(Beginning of Task data)

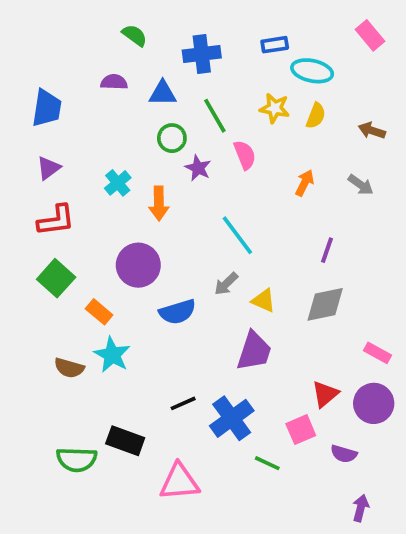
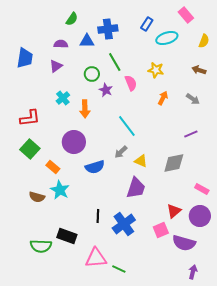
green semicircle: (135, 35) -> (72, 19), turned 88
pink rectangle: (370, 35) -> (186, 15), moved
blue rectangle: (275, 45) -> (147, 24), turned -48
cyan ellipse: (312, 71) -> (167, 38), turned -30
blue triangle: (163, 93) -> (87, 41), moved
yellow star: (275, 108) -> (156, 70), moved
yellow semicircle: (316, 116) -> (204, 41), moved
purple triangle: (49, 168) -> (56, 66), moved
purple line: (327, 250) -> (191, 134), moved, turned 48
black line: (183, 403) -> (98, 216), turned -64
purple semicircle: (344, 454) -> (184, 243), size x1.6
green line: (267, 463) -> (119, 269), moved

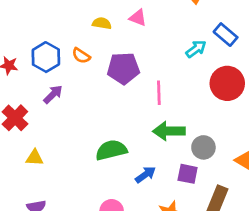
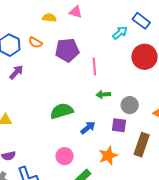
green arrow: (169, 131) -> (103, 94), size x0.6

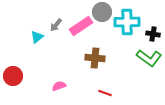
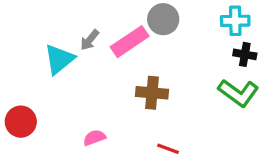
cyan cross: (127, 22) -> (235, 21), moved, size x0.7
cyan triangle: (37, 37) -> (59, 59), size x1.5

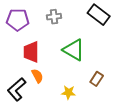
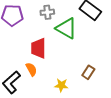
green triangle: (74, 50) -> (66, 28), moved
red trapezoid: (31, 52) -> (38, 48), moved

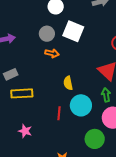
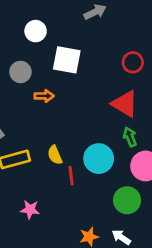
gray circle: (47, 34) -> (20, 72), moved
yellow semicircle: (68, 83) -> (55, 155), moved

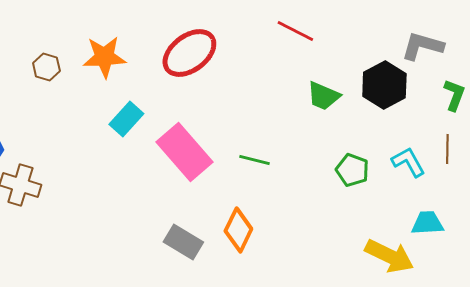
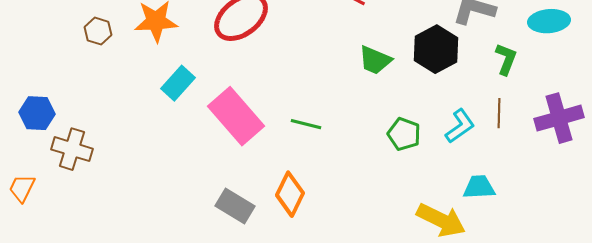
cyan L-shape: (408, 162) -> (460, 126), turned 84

(End of Task data)

Output all the records above again exactly, with the pictures dropped.

green semicircle: (135, 35) -> (72, 19), turned 88
pink rectangle: (370, 35) -> (186, 15), moved
blue rectangle: (275, 45) -> (147, 24), turned -48
cyan ellipse: (312, 71) -> (167, 38), turned -30
blue triangle: (163, 93) -> (87, 41), moved
yellow star: (275, 108) -> (156, 70), moved
yellow semicircle: (316, 116) -> (204, 41), moved
purple triangle: (49, 168) -> (56, 66), moved
purple line: (327, 250) -> (191, 134), moved, turned 48
black line: (183, 403) -> (98, 216), turned -64
purple semicircle: (344, 454) -> (184, 243), size x1.6
green line: (267, 463) -> (119, 269), moved

green arrow: (169, 131) -> (103, 94), size x0.6

cyan cross: (127, 22) -> (235, 21), moved, size x0.7
cyan triangle: (37, 37) -> (59, 59), size x1.5

green triangle: (74, 50) -> (66, 28), moved
red trapezoid: (31, 52) -> (38, 48), moved

gray circle: (47, 34) -> (20, 72), moved
yellow semicircle: (68, 83) -> (55, 155), moved

cyan L-shape: (408, 162) -> (460, 126), turned 84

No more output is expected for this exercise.